Provided material
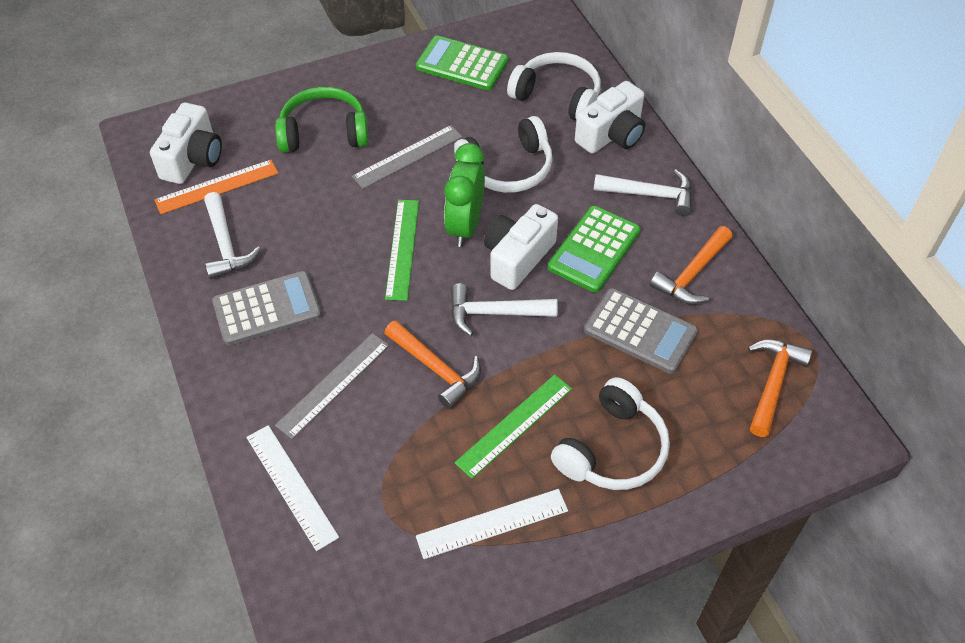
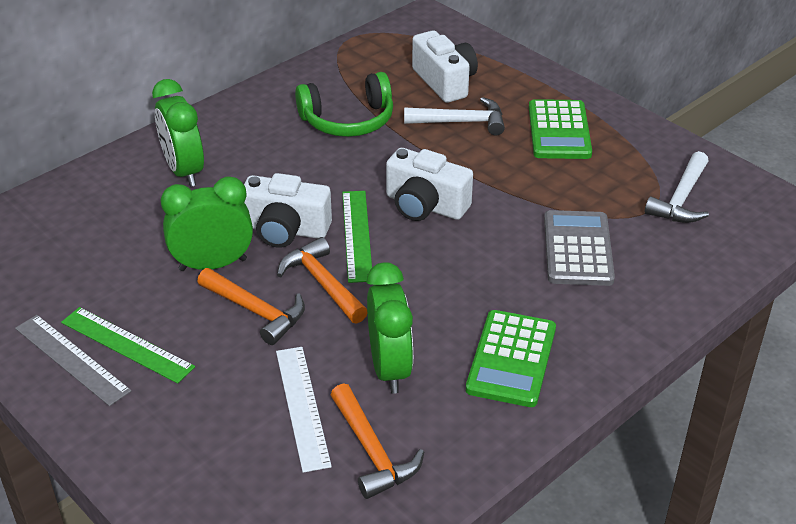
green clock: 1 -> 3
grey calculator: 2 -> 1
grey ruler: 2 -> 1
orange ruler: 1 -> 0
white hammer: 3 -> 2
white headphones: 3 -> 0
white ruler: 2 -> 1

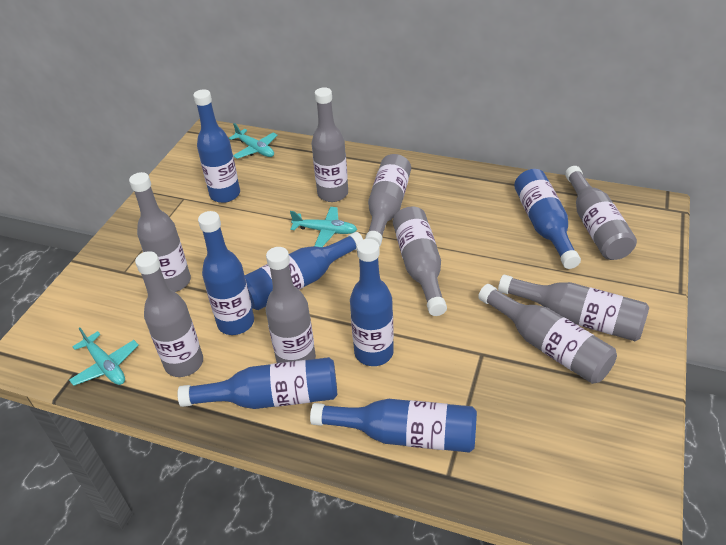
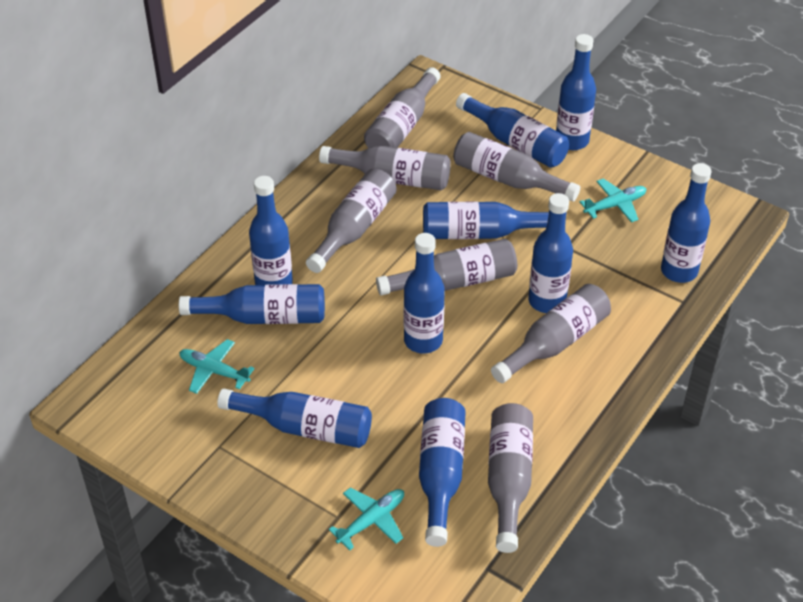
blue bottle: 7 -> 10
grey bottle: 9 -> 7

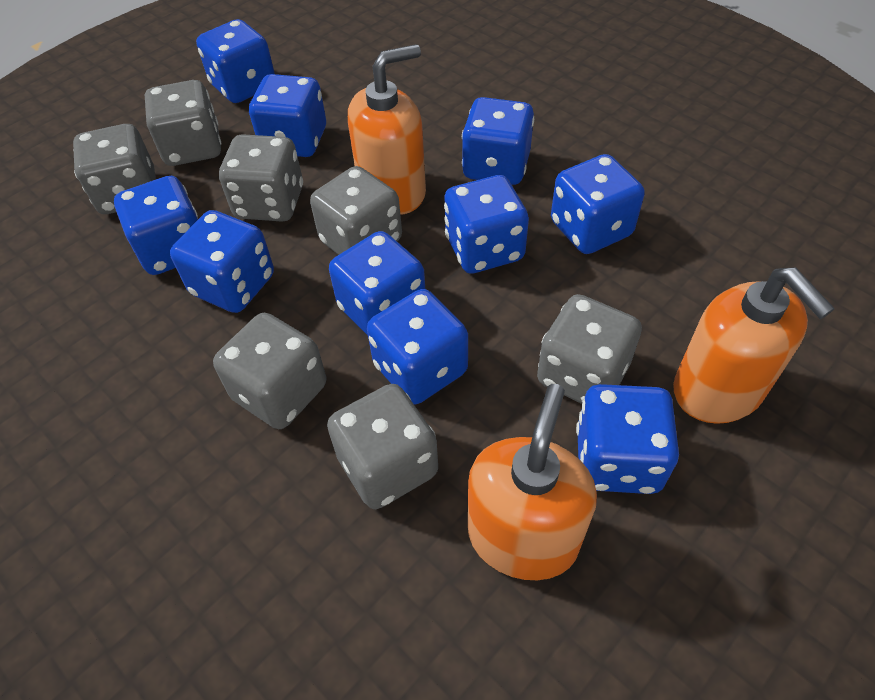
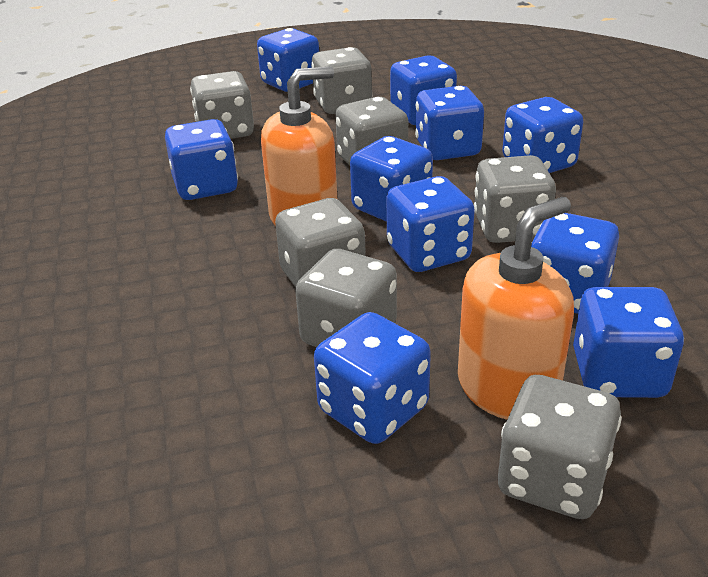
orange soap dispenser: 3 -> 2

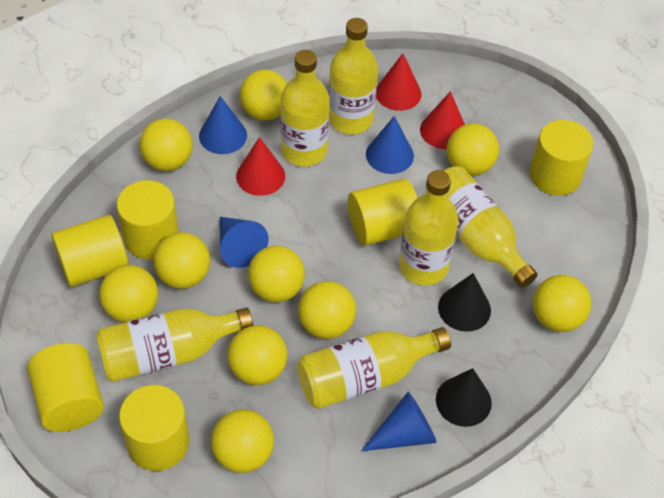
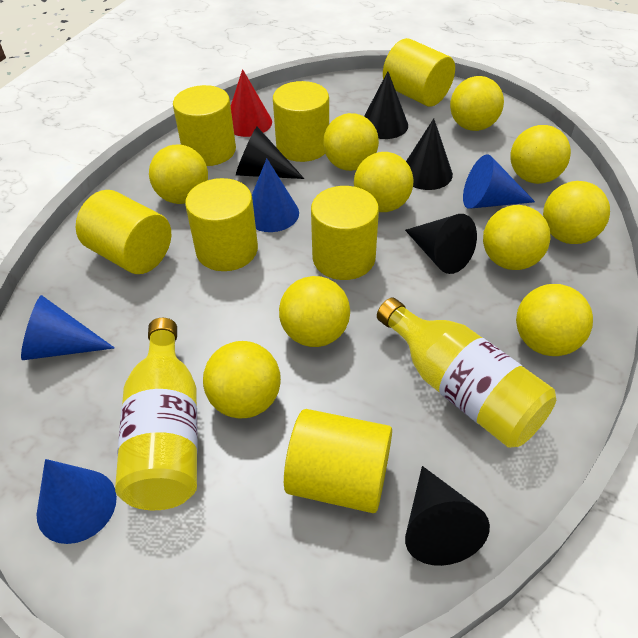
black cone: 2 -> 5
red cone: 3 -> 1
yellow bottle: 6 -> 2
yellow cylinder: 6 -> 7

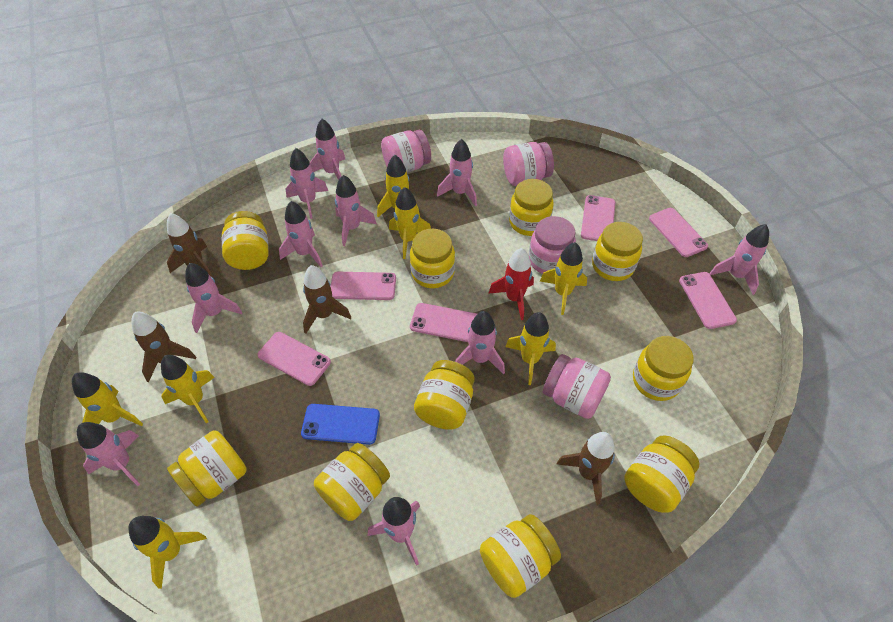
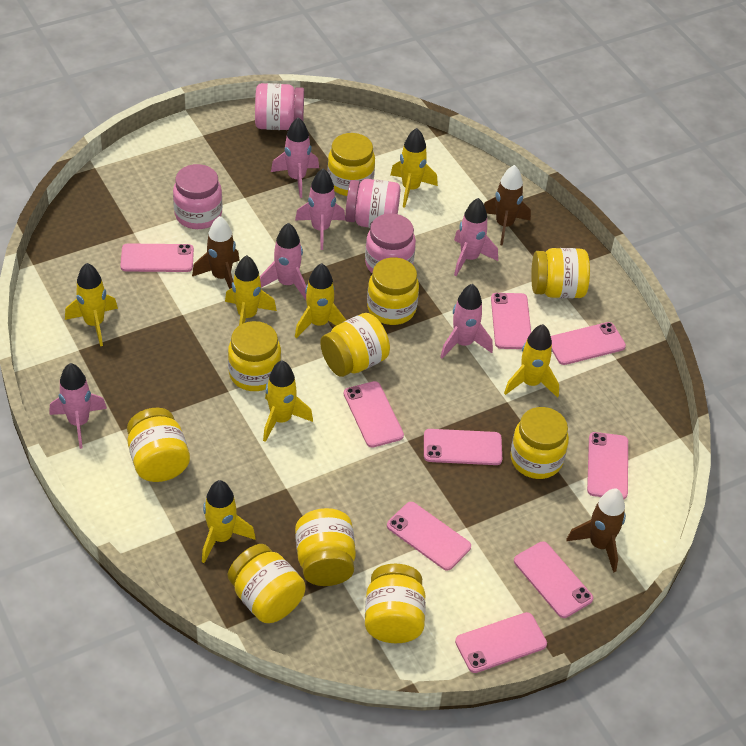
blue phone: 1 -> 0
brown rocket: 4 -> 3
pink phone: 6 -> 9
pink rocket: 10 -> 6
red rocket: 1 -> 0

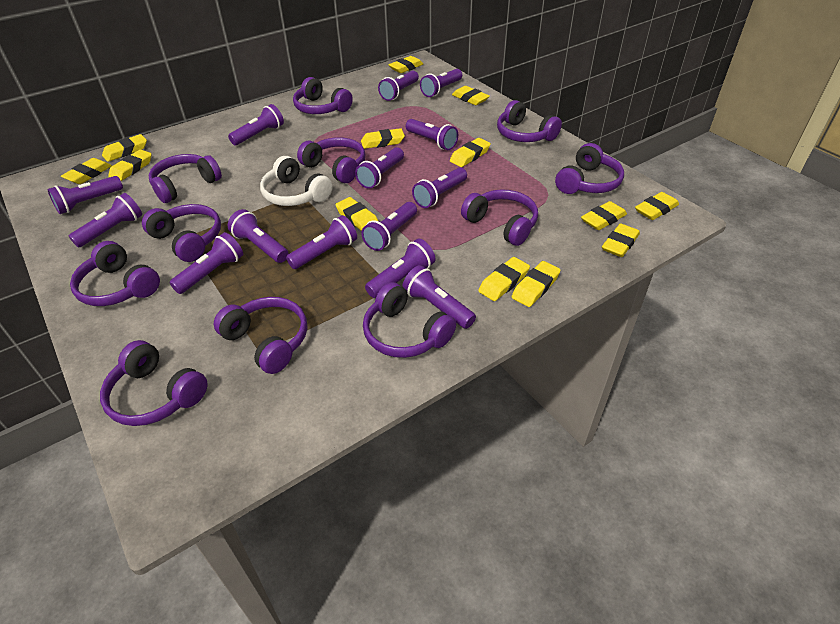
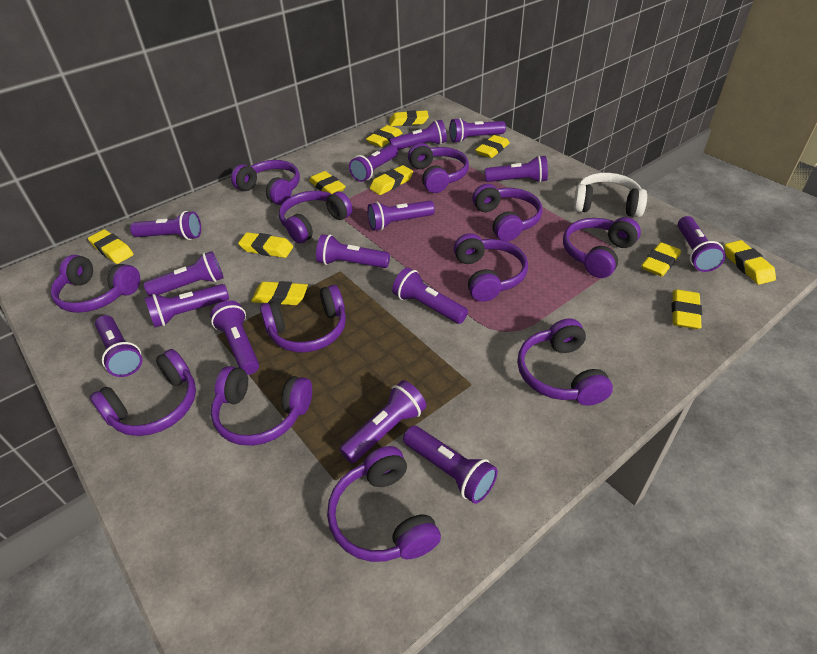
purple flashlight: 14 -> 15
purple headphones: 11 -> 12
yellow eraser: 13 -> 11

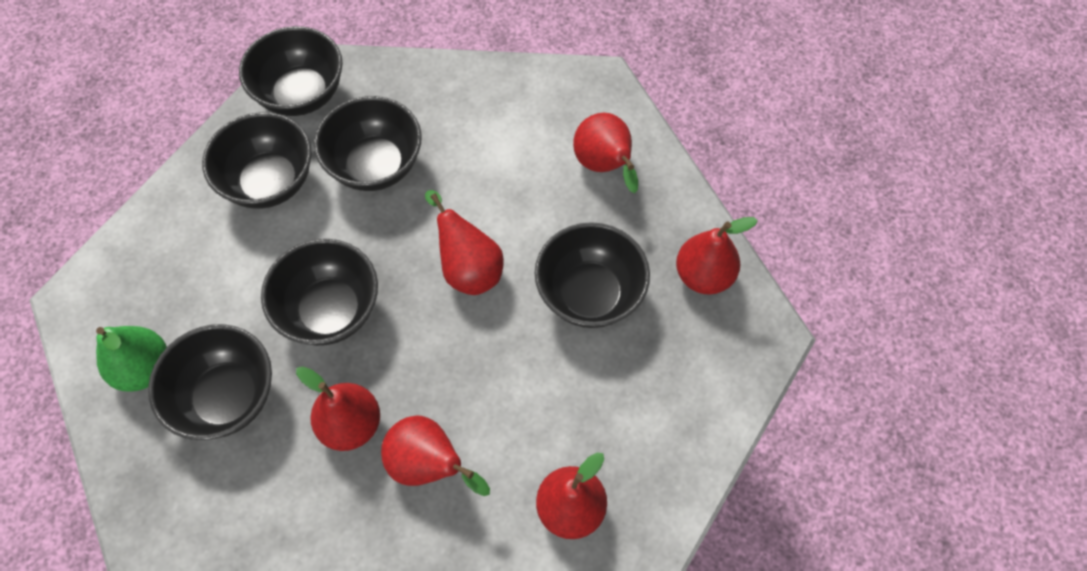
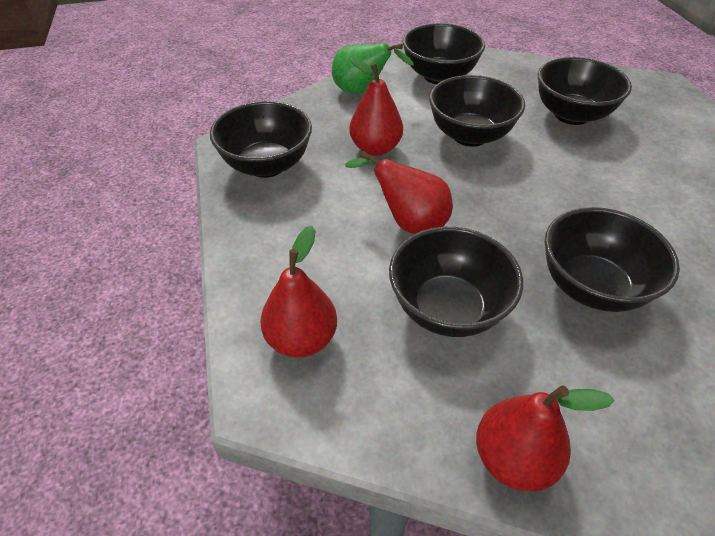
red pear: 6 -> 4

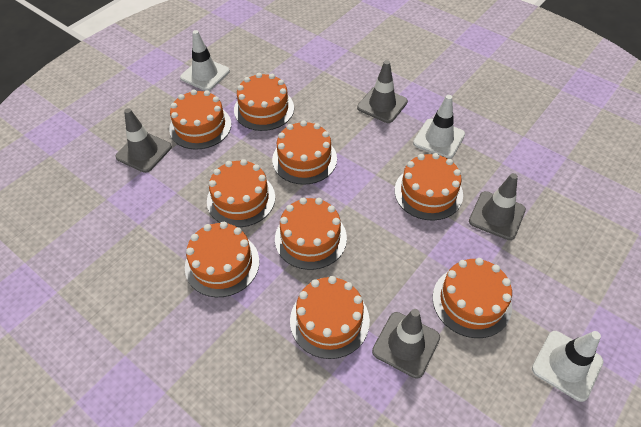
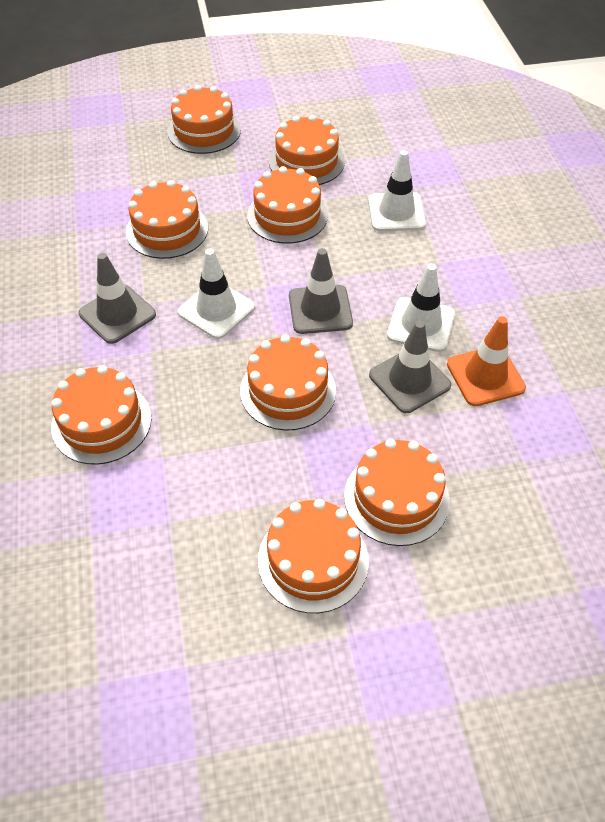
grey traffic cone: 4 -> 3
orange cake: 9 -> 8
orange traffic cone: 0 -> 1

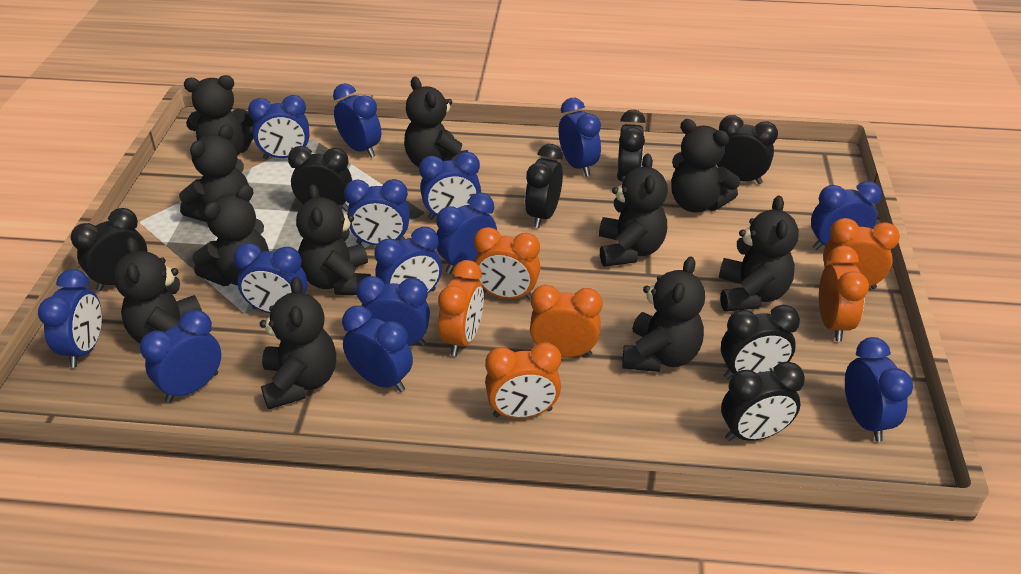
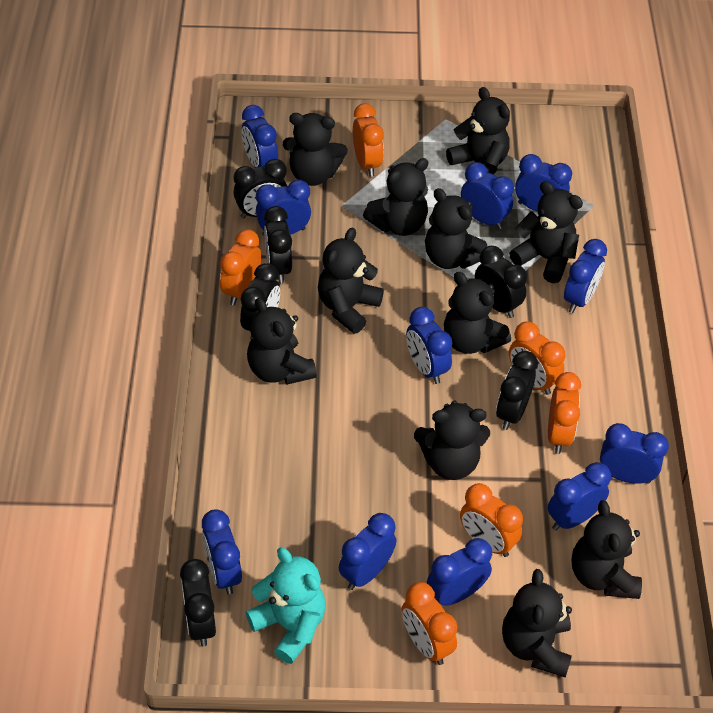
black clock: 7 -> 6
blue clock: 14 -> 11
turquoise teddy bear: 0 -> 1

What is required
Copy every line above that holds the word "traffic".

Problem solution
grey traffic cone: 4 -> 3
orange traffic cone: 0 -> 1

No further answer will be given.